= Task directions =
Reproduce exactly the lines from the one containing "(964, 376) = (586, 373): grey boat -> none" through the last line of the records below, both included, and nothing else.
....................
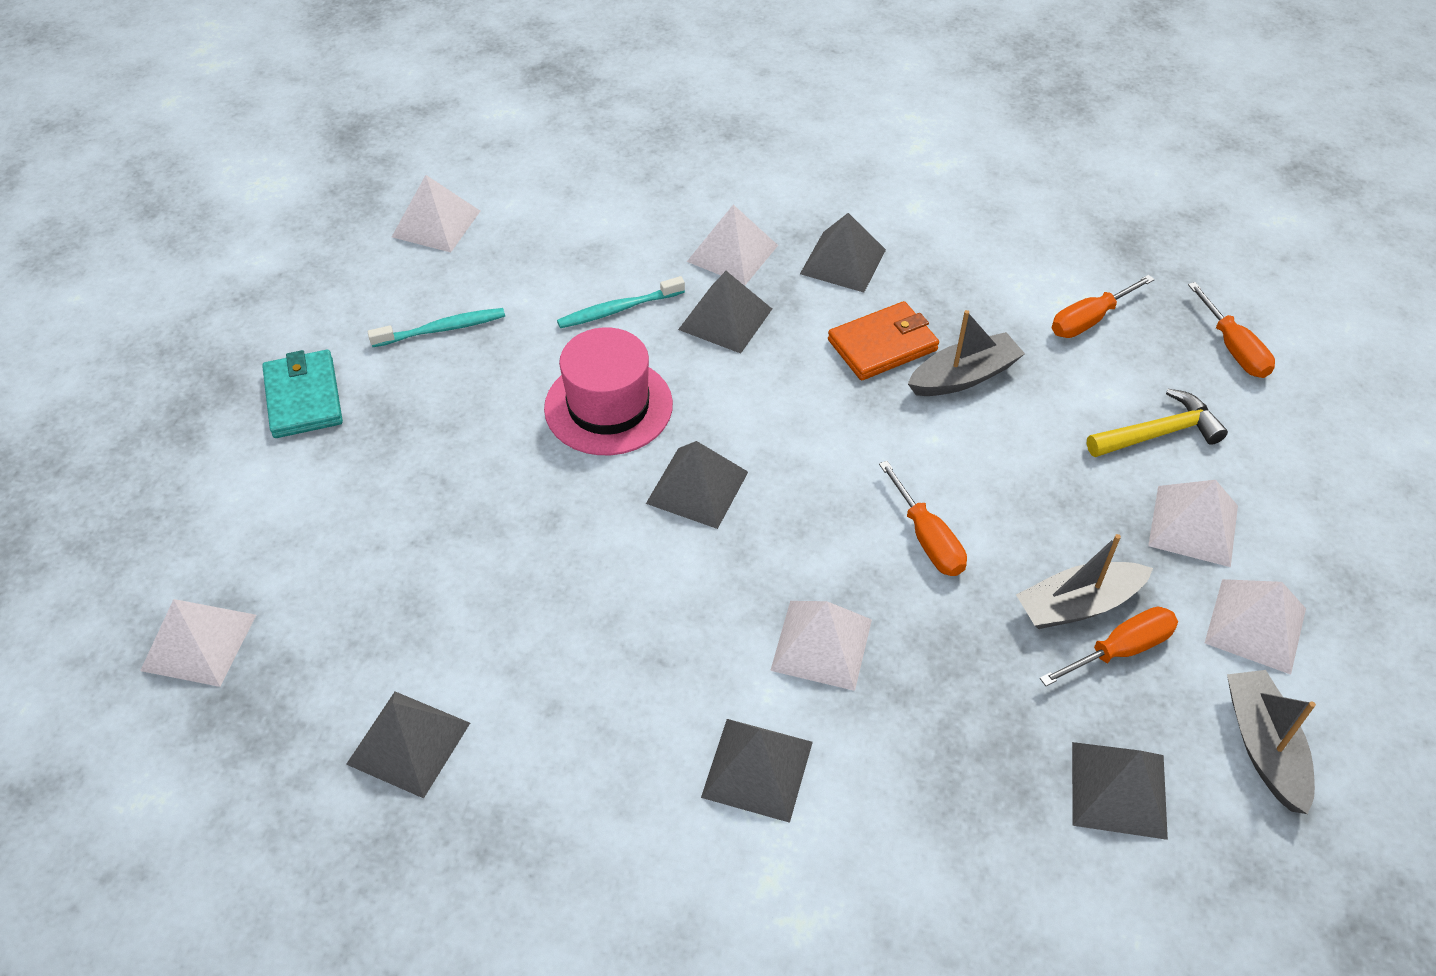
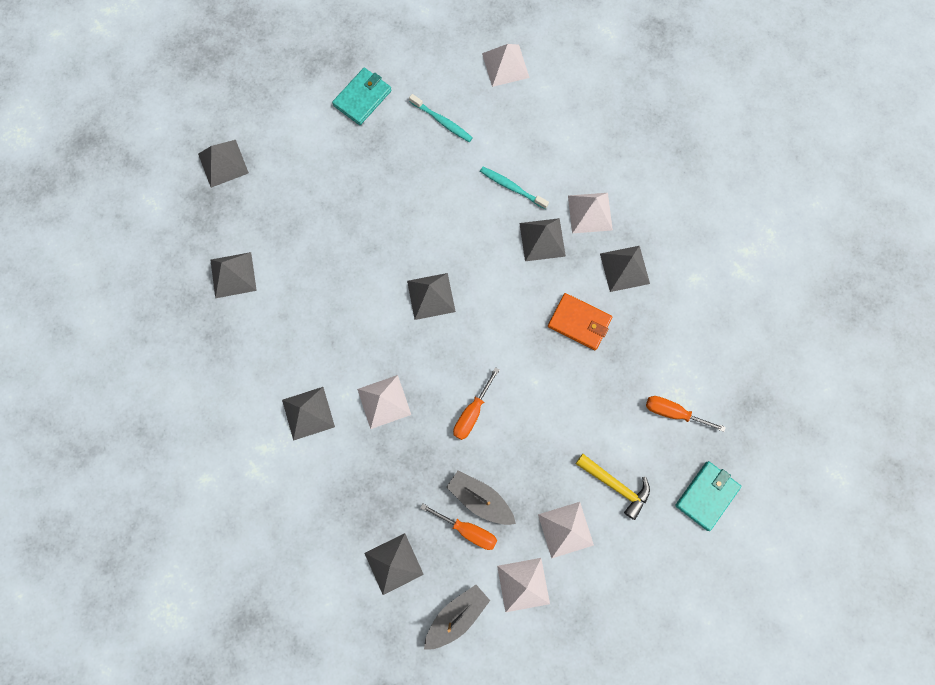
camera: 55 degrees right, 25 degrees up
(199, 642) = (223, 163): white pyramid -> grey pyramid
(608, 406) = (449, 226): pink hat -> none
(964, 376) = (586, 373): grey boat -> none
(1233, 348) = (706, 495): orange screwdriver -> turquoise wallet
....................
= Task answer =
(964, 376) = (586, 373): grey boat -> none
(1233, 348) = (706, 495): orange screwdriver -> turquoise wallet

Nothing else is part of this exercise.